→ **Activity**: Among the lines below, keep only those from the one containing "grey trophy [197,128,254,190]" through the one containing "purple trophy [424,99,476,168] -> none", and reproduce them exactly.

→ **Input data**:
_ _ _ _

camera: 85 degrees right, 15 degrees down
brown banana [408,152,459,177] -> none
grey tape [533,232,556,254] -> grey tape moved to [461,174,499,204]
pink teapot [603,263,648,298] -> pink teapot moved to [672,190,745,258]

_ _ _ _

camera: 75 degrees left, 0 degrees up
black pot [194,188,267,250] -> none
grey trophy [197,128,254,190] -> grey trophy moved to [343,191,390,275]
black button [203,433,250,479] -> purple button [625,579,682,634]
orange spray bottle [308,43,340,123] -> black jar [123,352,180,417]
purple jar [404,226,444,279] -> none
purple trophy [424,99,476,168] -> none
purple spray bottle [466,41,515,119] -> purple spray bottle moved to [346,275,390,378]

_ _ _ _

→ **Answer to this problem**:
grey trophy [197,128,254,190] -> grey trophy moved to [343,191,390,275]
black button [203,433,250,479] -> purple button [625,579,682,634]
orange spray bottle [308,43,340,123] -> black jar [123,352,180,417]
purple jar [404,226,444,279] -> none
purple trophy [424,99,476,168] -> none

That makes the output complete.